**TASK GOAL**
Reproduce the records below exactly as they appear, omitting any pictures they contain.

**DATA PROVIDED**
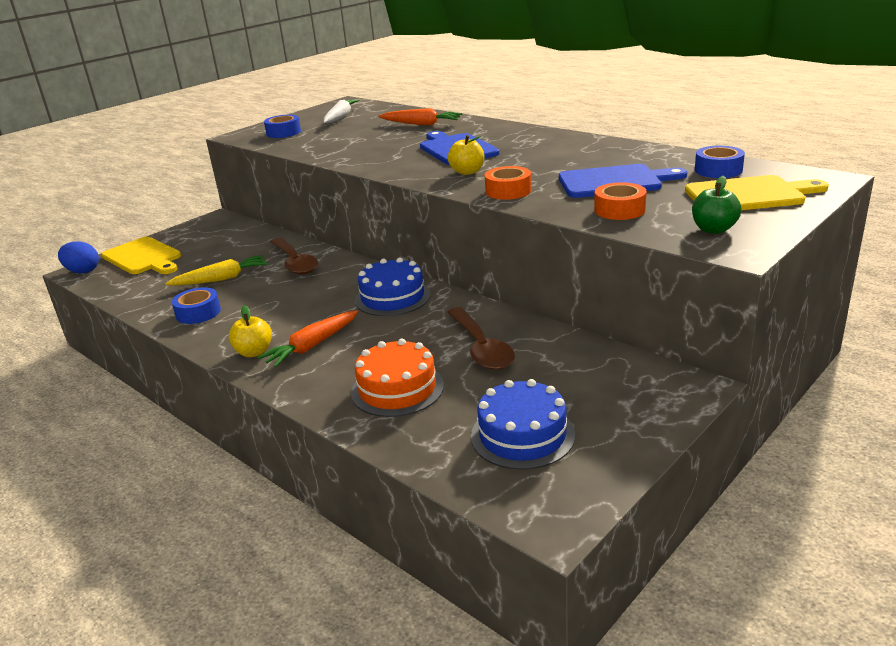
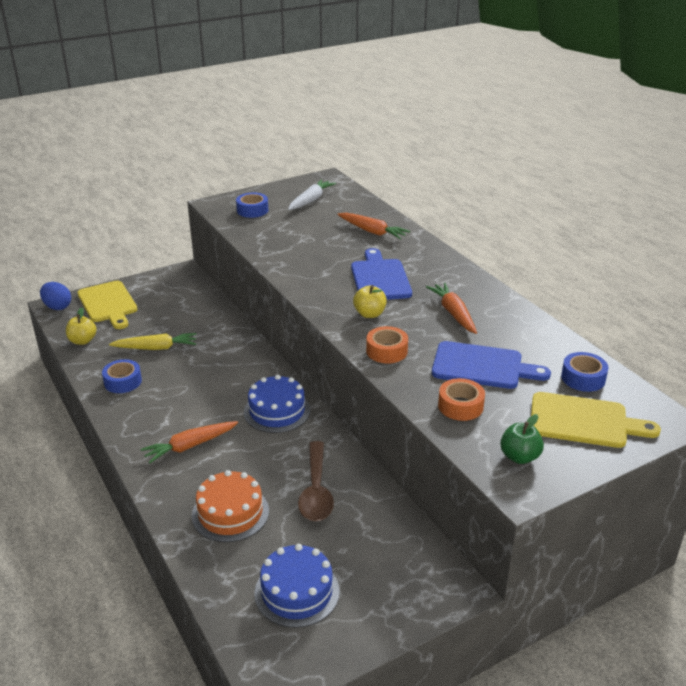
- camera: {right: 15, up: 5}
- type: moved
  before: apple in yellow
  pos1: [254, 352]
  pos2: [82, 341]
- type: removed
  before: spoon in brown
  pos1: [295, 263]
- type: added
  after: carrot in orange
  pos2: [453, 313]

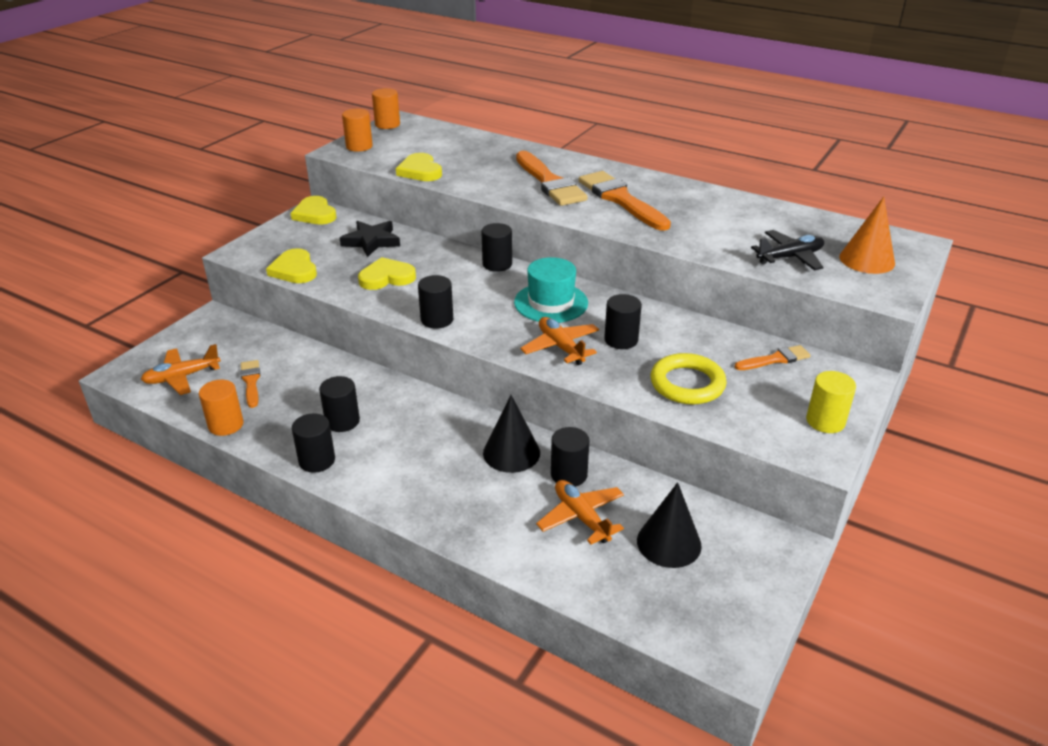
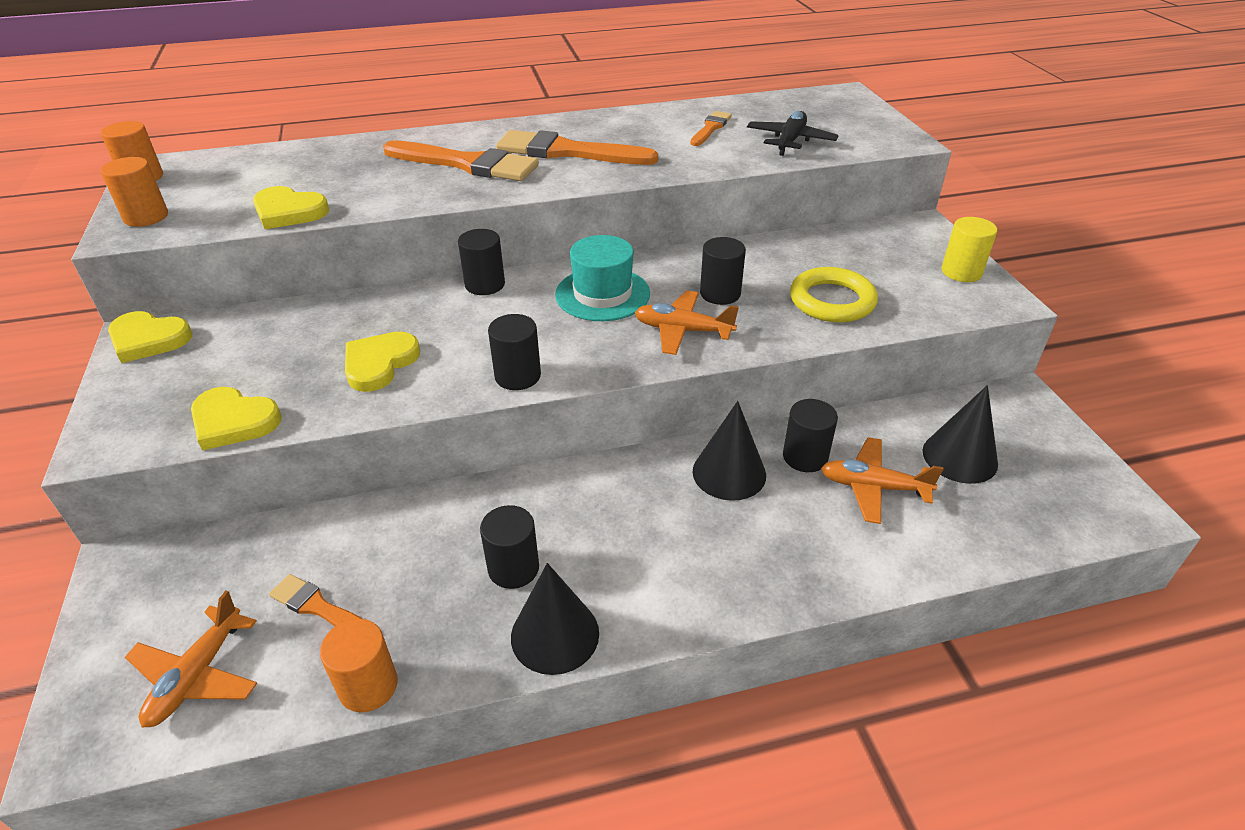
- camera: {right: -45, up: 5}
- type: replaced
  before: cylinder in black
  after: cone in black
  pos1: [317, 460]
  pos2: [555, 634]
- type: removed
  before: star in black
  pos1: [371, 241]
- type: moved
  before: brush in orange
  pos1: [775, 359]
  pos2: [710, 128]
- type: removed
  before: cone in orange
  pos1: [867, 260]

**REPLY**
- camera: {right: 15, up: 5}
- type: moved
  before: apple in yellow
  pos1: [254, 352]
  pos2: [82, 341]
- type: removed
  before: spoon in brown
  pos1: [295, 263]
- type: added
  after: carrot in orange
  pos2: [453, 313]

- camera: {right: -45, up: 5}
- type: replaced
  before: cylinder in black
  after: cone in black
  pos1: [317, 460]
  pos2: [555, 634]
- type: removed
  before: star in black
  pos1: [371, 241]
- type: moved
  before: brush in orange
  pos1: [775, 359]
  pos2: [710, 128]
- type: removed
  before: cone in orange
  pos1: [867, 260]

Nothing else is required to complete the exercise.